Images excluded, repeat each entry below exactly.

** Opening Data provided block **

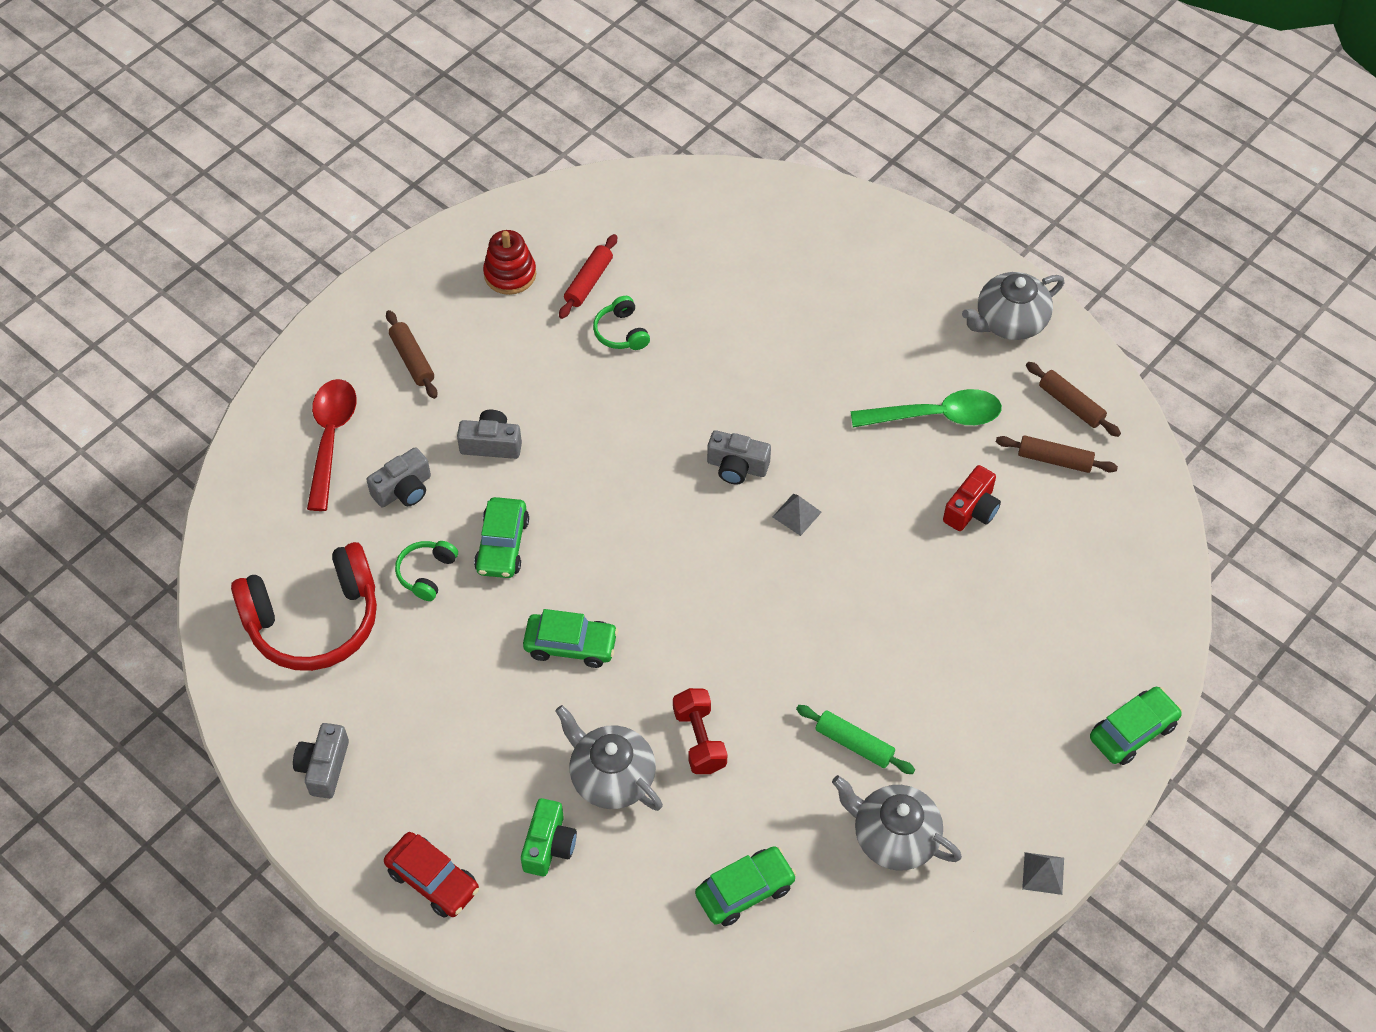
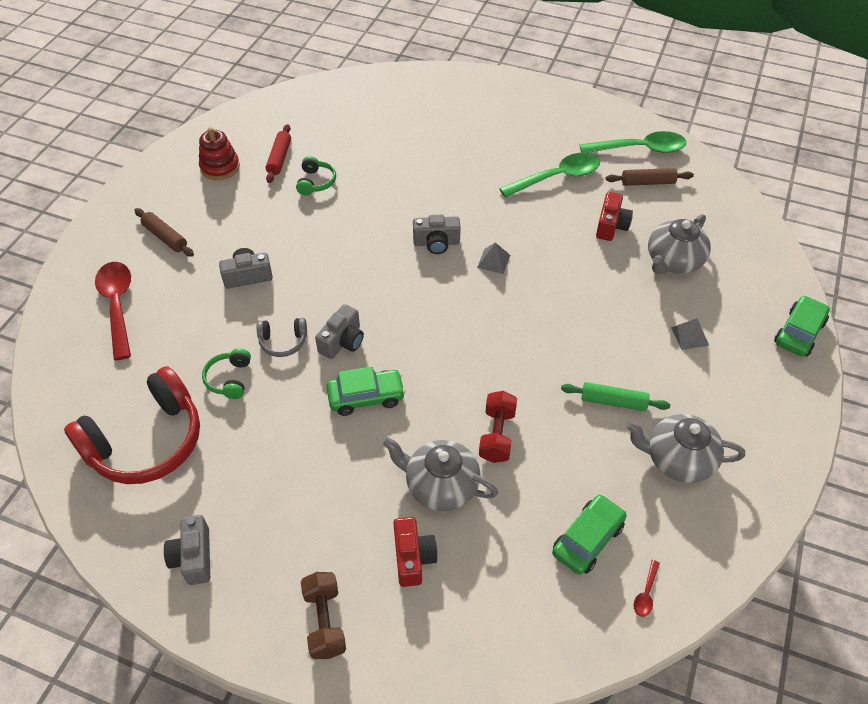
camera: 20 degrees left, 5 degrees down
(404, 489) = (189, 325): grey camera -> grey camera (342, 341)
(433, 880) = (325, 621): red car -> brown dumbbell
(502, 545) = (283, 342): green car -> grey headphones
(549, 845) = (413, 557): green camera -> red camera
(621, 332) = (316, 182): green headphones -> green headphones turned 135 degrees counterclockwise
(699, 740) = (497, 435): red dumbbell -> red dumbbell turned 45 degrees clockwise
(779, 969) = (646, 593): none -> red spoon
(1009, 321) = (574, 113): grey teapot -> grey teapot (673, 261)
(1043, 873) = (798, 449): grey pyramid -> grey pyramid (689, 336)
(1070, 404) = (639, 149): brown rolling pin -> green spoon

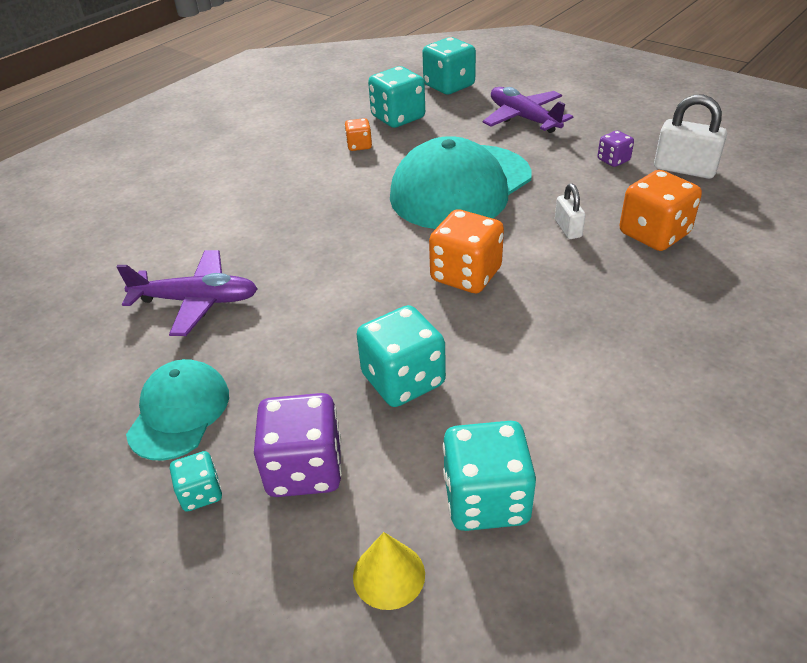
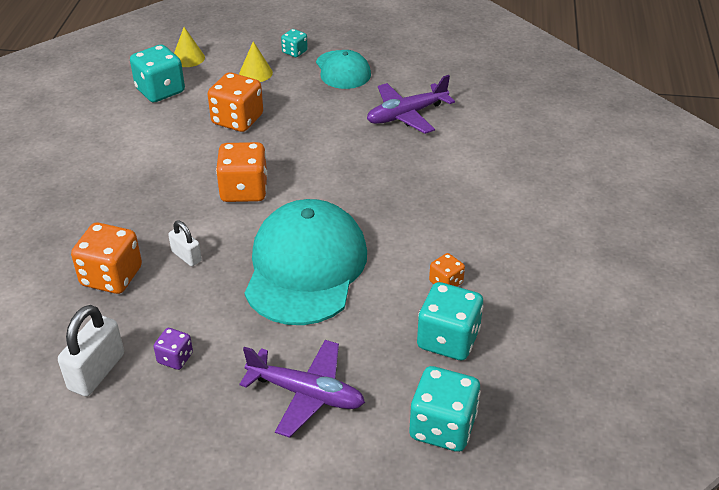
camera: 145 degrees right, 0 degrees up
(304, 469) = (255, 73): purple dice -> yellow cone
(403, 380) = (237, 120): turquoise dice -> orange dice
(684, 169) = (97, 371): white padlock -> white padlock turned 60 degrees counterclockwise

** Closing Data provided block **

- **Answer below**
camera: 20 degrees left, 5 degrees down
(404, 489) = (189, 325): grey camera -> grey camera (342, 341)
(433, 880) = (325, 621): red car -> brown dumbbell
(502, 545) = (283, 342): green car -> grey headphones
(549, 845) = (413, 557): green camera -> red camera
(621, 332) = (316, 182): green headphones -> green headphones turned 135 degrees counterclockwise
(699, 740) = (497, 435): red dumbbell -> red dumbbell turned 45 degrees clockwise
(779, 969) = (646, 593): none -> red spoon
(1009, 321) = (574, 113): grey teapot -> grey teapot (673, 261)
(1043, 873) = (798, 449): grey pyramid -> grey pyramid (689, 336)
(1070, 404) = (639, 149): brown rolling pin -> green spoon

camera: 145 degrees right, 0 degrees up
(304, 469) = (255, 73): purple dice -> yellow cone
(403, 380) = (237, 120): turquoise dice -> orange dice
(684, 169) = (97, 371): white padlock -> white padlock turned 60 degrees counterclockwise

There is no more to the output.